Report every line in the items below that contains the word "move", copying each such line in full.
== == ==
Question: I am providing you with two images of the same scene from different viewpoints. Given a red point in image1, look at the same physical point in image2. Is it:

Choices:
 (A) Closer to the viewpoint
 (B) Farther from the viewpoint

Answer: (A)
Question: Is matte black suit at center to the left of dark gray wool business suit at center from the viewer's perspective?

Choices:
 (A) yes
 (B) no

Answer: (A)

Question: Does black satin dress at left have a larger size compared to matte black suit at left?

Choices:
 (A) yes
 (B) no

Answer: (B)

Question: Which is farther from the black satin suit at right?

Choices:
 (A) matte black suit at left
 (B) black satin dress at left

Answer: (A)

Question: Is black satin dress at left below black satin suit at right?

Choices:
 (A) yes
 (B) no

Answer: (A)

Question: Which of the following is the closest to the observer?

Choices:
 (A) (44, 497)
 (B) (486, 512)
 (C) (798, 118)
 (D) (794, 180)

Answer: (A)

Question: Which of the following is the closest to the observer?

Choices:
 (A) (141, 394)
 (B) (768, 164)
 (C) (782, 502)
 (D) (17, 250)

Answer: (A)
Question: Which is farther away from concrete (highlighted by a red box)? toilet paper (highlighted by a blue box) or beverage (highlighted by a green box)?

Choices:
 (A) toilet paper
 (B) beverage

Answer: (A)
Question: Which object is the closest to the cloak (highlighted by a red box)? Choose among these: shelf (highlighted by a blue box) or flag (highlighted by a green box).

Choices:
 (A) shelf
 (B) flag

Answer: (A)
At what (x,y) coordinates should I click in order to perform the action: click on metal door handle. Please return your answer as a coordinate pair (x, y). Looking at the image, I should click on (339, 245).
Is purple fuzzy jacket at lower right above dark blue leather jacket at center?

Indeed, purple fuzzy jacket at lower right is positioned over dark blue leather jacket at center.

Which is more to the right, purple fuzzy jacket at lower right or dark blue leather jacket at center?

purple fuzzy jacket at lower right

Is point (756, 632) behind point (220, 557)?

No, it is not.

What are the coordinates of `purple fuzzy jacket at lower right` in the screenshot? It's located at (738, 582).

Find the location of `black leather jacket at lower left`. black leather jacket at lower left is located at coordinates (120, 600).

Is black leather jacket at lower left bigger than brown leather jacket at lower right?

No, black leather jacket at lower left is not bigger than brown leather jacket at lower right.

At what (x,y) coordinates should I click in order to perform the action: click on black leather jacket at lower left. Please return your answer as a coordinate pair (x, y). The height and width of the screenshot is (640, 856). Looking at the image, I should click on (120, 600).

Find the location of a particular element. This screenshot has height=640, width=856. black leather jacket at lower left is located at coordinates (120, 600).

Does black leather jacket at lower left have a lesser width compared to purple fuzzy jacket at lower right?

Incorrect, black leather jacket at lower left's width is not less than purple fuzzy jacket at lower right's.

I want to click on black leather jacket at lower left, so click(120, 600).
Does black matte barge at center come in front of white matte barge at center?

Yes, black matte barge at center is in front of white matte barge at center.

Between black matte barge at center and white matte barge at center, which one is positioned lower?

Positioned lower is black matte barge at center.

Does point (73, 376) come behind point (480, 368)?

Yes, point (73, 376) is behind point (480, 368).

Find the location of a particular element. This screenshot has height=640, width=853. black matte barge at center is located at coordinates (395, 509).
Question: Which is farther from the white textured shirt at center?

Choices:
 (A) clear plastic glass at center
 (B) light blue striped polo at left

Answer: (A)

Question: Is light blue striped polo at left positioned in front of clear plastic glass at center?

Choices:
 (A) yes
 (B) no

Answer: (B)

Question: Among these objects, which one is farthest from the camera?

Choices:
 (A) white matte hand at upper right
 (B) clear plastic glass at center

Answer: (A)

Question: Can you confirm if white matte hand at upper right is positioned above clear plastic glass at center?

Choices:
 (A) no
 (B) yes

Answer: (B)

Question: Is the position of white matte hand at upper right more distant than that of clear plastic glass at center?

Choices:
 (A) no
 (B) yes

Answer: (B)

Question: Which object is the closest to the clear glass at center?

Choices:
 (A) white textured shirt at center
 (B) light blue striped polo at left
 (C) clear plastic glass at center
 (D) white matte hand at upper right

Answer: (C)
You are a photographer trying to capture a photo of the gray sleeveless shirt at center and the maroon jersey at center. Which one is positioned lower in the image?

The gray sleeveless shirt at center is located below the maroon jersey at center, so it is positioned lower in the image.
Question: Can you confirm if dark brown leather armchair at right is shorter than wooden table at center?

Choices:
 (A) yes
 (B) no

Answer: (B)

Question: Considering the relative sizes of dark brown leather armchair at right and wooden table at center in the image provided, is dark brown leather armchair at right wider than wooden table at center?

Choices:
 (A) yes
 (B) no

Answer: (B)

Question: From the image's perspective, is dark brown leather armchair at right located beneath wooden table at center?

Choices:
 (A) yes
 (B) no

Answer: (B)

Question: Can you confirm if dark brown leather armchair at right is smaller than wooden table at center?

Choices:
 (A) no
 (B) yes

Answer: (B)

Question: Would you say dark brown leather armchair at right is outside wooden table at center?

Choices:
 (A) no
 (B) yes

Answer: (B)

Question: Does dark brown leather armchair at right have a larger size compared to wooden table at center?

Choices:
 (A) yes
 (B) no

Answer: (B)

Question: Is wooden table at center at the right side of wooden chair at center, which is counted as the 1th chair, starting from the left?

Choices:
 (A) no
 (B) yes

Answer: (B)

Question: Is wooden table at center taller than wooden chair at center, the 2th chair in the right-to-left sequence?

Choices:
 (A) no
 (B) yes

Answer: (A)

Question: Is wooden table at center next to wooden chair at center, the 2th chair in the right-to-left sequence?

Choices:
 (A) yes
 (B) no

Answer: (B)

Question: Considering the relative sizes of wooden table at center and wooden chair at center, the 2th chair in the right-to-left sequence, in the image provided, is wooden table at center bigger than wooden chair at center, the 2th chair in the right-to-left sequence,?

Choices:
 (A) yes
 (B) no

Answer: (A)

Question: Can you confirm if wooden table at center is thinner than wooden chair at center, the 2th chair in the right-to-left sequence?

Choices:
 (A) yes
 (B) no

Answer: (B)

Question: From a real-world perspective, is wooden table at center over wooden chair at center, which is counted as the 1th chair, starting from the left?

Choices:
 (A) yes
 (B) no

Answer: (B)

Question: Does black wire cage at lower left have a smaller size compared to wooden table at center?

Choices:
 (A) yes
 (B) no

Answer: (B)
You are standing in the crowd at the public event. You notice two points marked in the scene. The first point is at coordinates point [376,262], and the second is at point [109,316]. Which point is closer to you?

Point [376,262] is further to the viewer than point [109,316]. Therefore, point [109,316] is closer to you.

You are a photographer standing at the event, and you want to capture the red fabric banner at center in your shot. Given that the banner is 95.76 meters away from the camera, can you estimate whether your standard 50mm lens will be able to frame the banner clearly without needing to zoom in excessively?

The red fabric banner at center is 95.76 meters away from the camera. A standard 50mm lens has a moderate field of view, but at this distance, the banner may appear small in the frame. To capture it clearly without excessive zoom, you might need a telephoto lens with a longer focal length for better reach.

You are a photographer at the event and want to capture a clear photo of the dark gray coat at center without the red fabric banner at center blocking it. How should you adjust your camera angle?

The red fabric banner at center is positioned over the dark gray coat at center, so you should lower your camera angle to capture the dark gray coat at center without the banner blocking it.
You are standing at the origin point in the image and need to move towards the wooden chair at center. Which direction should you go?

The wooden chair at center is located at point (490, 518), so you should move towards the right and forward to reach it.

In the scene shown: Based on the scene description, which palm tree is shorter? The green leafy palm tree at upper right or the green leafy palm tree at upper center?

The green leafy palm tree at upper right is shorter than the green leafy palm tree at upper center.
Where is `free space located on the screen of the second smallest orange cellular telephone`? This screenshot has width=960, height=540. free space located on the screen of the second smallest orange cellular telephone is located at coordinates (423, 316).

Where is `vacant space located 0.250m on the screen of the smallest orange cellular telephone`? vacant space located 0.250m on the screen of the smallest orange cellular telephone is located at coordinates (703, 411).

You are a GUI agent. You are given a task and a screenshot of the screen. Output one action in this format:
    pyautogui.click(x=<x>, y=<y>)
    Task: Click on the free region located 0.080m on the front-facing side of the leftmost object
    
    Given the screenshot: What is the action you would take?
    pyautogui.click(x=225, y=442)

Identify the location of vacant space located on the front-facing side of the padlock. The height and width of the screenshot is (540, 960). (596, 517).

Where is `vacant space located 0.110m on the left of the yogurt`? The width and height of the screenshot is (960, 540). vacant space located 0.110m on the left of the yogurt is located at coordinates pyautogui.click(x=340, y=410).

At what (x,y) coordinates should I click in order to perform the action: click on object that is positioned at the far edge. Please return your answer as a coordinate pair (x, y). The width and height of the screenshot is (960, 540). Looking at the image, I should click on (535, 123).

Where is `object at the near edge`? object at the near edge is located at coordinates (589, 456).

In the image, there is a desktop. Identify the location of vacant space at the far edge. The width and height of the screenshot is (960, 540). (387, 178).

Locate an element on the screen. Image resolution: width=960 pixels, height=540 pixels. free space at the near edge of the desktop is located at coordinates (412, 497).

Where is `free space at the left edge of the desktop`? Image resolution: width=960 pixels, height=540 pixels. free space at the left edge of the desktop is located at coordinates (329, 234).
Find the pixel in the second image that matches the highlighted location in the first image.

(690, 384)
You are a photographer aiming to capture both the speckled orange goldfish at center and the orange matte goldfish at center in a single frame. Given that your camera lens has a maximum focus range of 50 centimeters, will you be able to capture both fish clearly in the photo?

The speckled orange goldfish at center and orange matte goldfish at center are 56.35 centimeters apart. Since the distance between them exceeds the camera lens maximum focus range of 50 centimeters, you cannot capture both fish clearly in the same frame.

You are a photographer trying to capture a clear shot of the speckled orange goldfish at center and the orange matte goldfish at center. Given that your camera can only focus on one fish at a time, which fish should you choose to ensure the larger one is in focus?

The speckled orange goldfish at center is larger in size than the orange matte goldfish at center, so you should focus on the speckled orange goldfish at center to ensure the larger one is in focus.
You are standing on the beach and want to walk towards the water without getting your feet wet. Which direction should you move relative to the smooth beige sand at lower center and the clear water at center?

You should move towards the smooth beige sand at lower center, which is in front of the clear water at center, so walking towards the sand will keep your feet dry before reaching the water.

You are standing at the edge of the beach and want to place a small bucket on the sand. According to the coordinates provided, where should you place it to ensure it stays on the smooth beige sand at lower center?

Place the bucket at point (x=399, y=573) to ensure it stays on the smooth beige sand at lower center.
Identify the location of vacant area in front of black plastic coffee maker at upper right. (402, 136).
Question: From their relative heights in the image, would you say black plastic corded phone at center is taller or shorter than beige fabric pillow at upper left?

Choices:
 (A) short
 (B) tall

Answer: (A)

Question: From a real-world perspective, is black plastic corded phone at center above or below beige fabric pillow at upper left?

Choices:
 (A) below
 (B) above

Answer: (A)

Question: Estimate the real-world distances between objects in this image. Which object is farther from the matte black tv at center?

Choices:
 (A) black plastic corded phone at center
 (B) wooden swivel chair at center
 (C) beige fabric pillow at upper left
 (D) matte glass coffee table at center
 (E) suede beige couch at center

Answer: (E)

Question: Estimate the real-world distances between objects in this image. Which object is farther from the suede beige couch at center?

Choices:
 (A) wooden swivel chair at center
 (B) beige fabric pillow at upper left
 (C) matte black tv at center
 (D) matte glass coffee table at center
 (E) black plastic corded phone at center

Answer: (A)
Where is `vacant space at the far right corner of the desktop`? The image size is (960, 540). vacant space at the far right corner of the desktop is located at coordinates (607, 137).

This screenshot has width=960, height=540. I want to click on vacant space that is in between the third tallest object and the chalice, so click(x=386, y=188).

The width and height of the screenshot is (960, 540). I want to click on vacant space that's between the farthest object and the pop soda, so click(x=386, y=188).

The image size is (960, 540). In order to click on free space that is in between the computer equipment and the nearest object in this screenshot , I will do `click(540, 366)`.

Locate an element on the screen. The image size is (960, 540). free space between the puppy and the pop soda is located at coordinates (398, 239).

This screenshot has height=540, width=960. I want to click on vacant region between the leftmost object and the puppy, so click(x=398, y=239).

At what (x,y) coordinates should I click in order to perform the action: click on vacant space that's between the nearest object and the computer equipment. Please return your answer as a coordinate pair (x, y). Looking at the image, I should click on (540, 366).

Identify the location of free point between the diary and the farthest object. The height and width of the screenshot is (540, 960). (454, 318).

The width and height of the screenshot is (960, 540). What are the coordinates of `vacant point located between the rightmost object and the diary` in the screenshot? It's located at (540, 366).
== == ==
[THE SOLUTION]
You are standing at the origin point in the image and need to move towards the wooden chair at center. Which direction should you go?
The wooden chair at center is located at point (490, 518), so you should move towards the right and forward to reach it.
You are standing on the beach and want to walk towards the water without getting your feet wet. Which direction should you move relative to the smooth beige sand at lower center and the clear water at center?
You should move towards the smooth beige sand at lower center, which is in front of the clear water at center, so walking towards the sand will keep your feet dry before reaching the water.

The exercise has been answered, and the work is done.